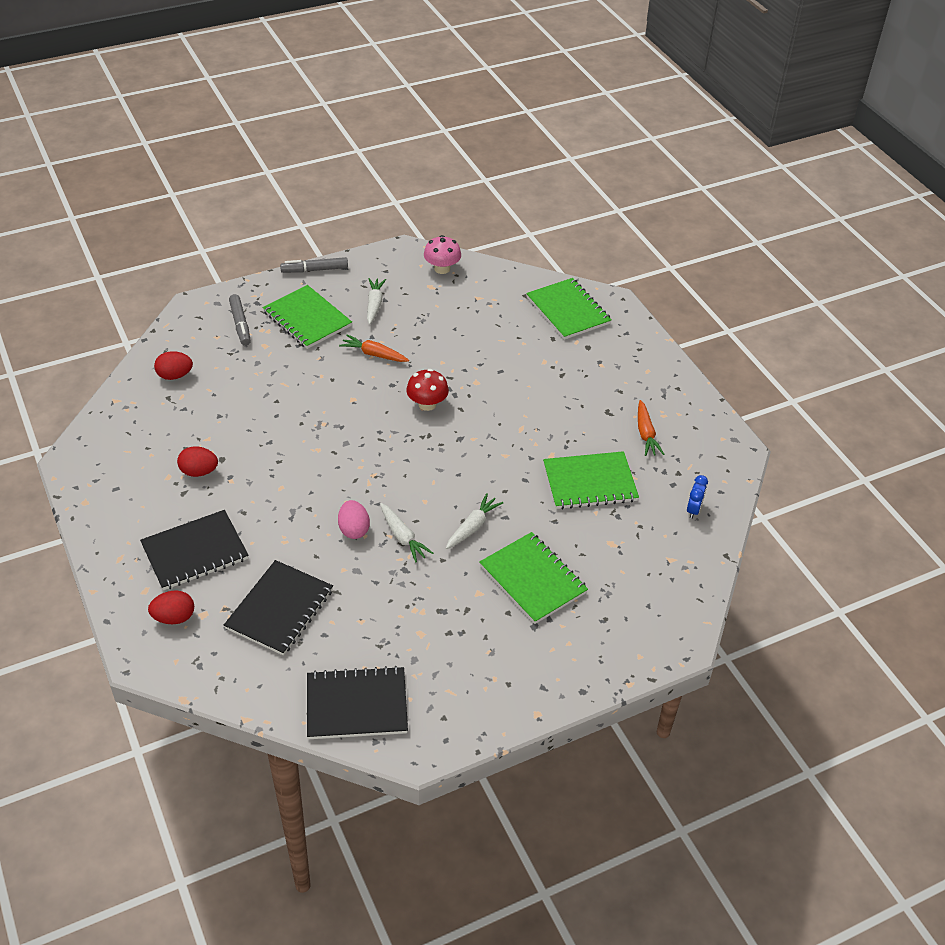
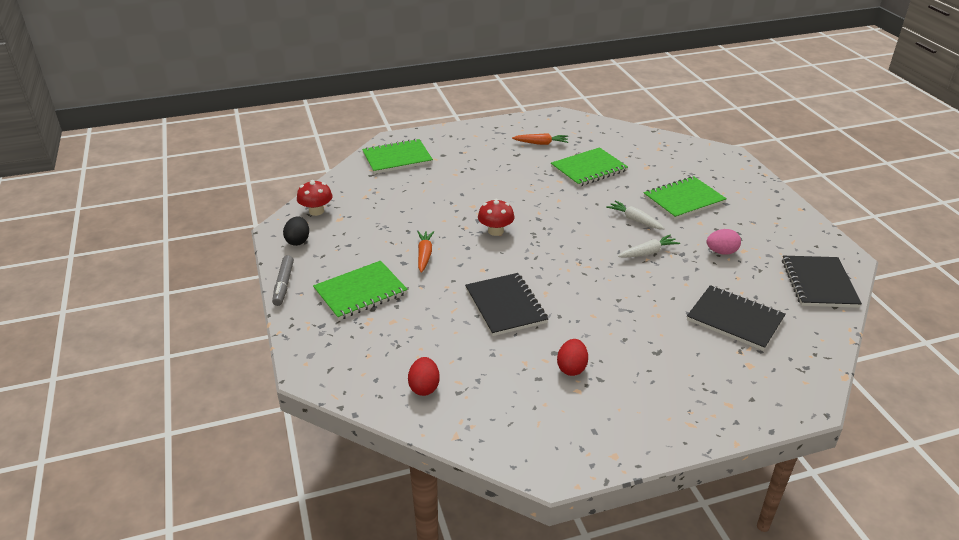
camera: 80 degrees left, 10 degrees down
(174, 617) = (757, 383): red egg -> none
(195, 552) = (677, 370): black notebook -> black notebook (505, 306)
(240, 324) = (353, 338): grey marker -> none
(354, 529) = (642, 276): pink egg -> pink egg (721, 252)
(374, 304) = (353, 251): white carrot -> none
(374, 354) = (424, 255): orange carrot -> orange carrot turned 150 degrees clockwise
(386, 266) = (298, 241): none -> black egg
(442, 268) = (316, 211): pink mushroom -> red mushroom
(589, 482) = (588, 169): green notebook -> green notebook turned 60 degrees clockwise
(693, 510) = (614, 136): blue clock -> none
★ ★ ★ ★ ★ ★ ★
* [YOUR GOAL]: Copy exactly, and only, the lines from the one containing "(374, 354) = (424, 255): orange" through the last line of the listing.

* [SOLUTION]:
(374, 354) = (424, 255): orange carrot -> orange carrot turned 150 degrees clockwise
(386, 266) = (298, 241): none -> black egg
(442, 268) = (316, 211): pink mushroom -> red mushroom
(589, 482) = (588, 169): green notebook -> green notebook turned 60 degrees clockwise
(693, 510) = (614, 136): blue clock -> none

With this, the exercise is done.